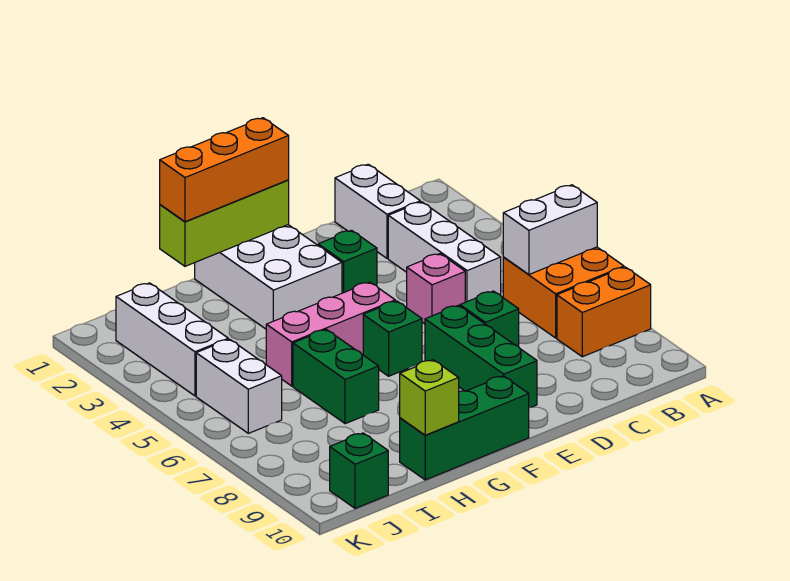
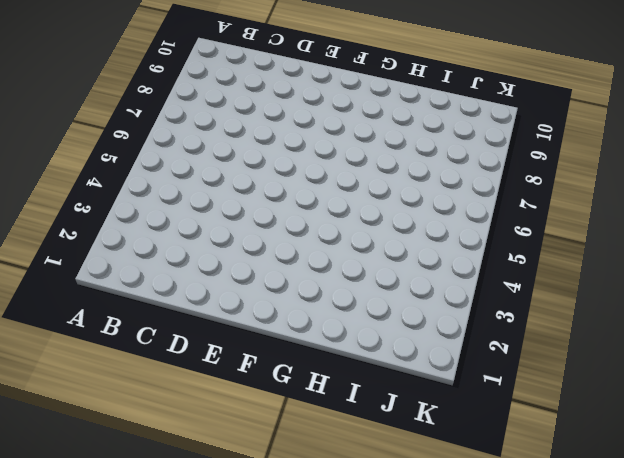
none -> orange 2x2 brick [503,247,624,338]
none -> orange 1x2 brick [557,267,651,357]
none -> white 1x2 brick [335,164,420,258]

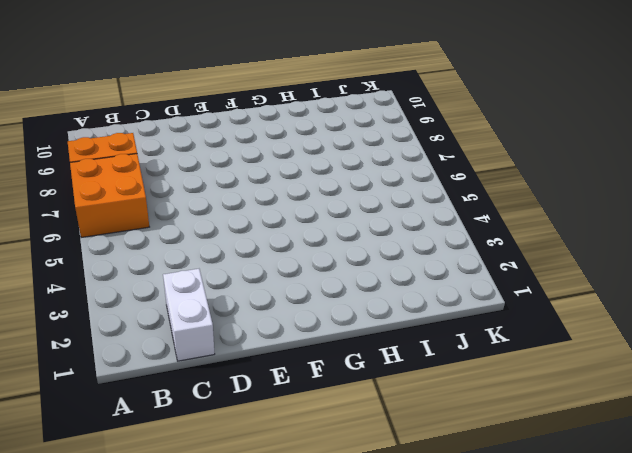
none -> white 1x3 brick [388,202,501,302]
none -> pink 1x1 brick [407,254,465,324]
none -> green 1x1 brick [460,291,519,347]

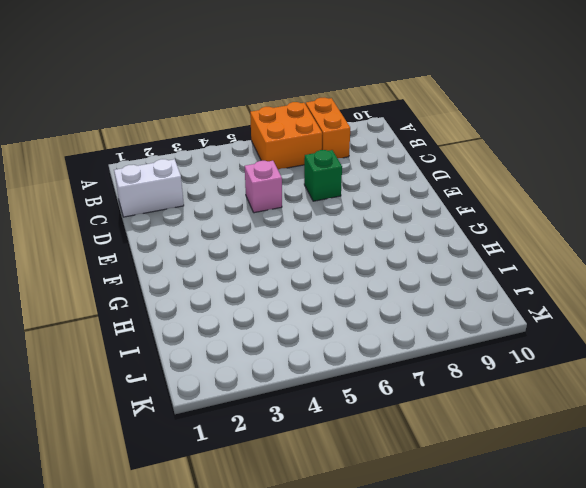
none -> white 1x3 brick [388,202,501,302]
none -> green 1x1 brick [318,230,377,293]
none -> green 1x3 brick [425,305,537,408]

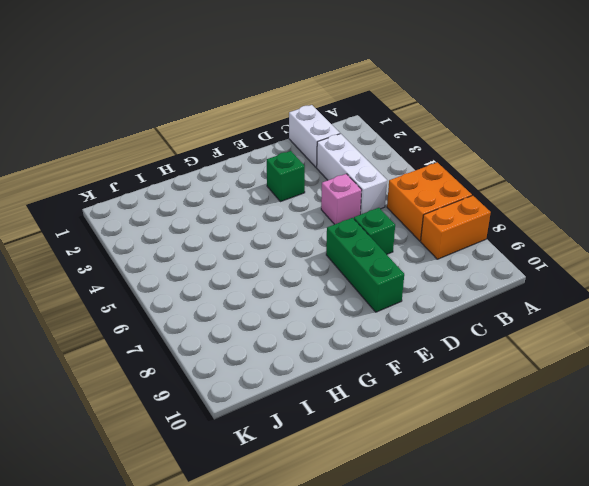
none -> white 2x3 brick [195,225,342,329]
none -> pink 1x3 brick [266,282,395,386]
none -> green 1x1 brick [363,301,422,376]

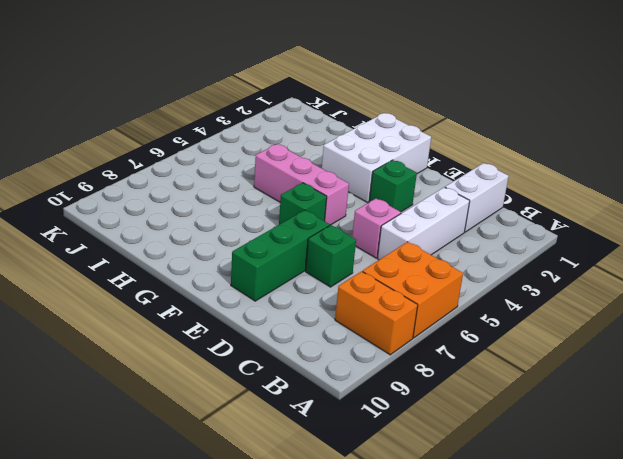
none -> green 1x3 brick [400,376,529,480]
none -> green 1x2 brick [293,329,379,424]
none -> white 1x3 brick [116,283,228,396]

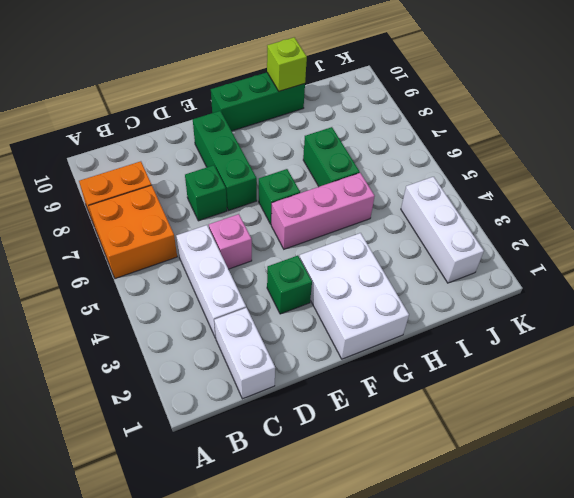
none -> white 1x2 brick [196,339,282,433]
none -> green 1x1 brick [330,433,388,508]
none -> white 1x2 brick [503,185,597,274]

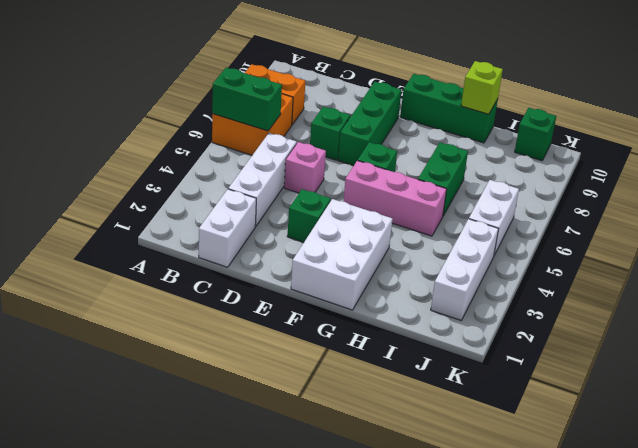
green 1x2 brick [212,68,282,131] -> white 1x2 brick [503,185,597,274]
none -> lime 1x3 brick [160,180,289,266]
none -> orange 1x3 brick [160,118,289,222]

-- -- --

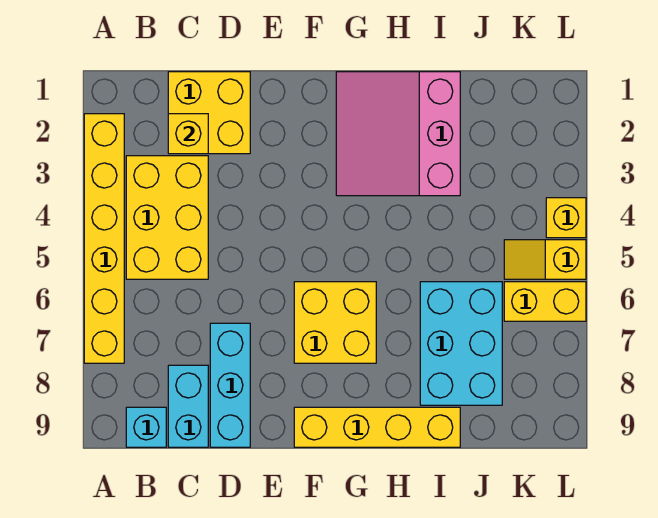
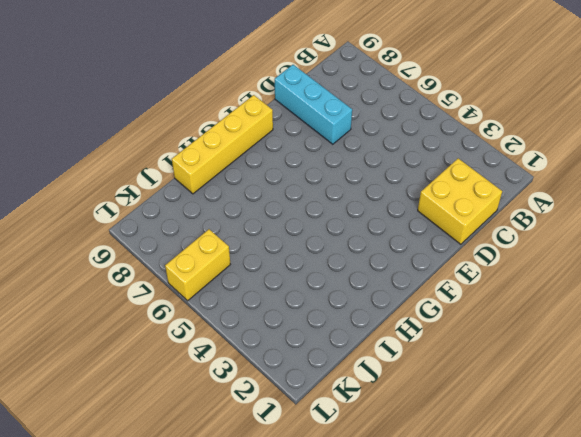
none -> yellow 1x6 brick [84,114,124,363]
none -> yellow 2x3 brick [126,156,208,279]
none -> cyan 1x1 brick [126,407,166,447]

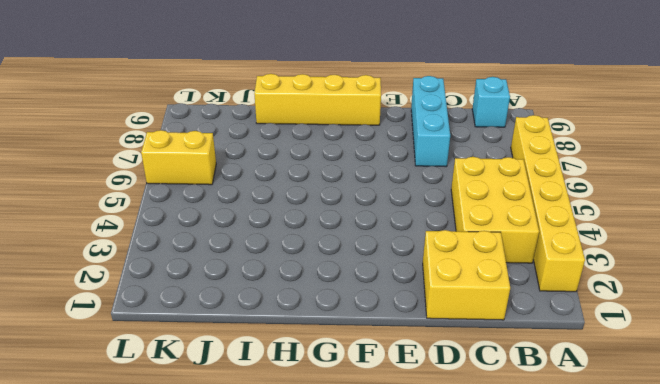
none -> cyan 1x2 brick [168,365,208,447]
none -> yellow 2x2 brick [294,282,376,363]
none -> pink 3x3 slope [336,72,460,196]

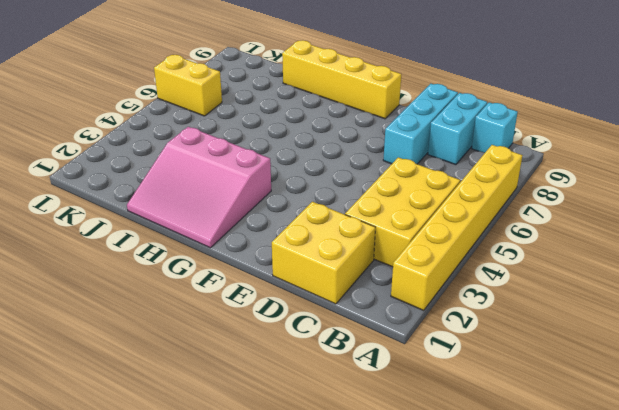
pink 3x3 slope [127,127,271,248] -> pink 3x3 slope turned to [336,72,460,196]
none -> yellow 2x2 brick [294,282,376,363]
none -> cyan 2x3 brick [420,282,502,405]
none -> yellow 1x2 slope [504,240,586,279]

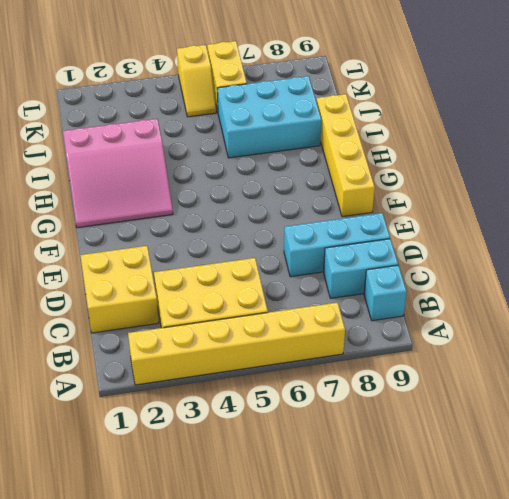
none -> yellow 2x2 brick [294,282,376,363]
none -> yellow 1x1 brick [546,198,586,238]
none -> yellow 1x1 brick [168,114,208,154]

-- -- --

• [TASK BRIEF]: Above this task is a listing with pictures in it. Retype only the lines from the one containing "none -> green 1x3 brick [400,376,529,480]" through the one containing "none -> orange 1x3 brick [160,118,289,222]", both included, and not the pictures.

• [ANSWER TO THIS TASK]:
none -> green 1x3 brick [400,376,529,480]
none -> green 1x2 brick [293,329,379,424]
none -> white 1x3 brick [116,283,228,396]

none -> white 1x2 brick [196,339,282,433]
none -> green 1x1 brick [330,433,388,508]
none -> white 1x2 brick [503,185,597,274]

green 1x2 brick [212,68,282,131] -> white 1x2 brick [503,185,597,274]
none -> lime 1x3 brick [160,180,289,266]
none -> orange 1x3 brick [160,118,289,222]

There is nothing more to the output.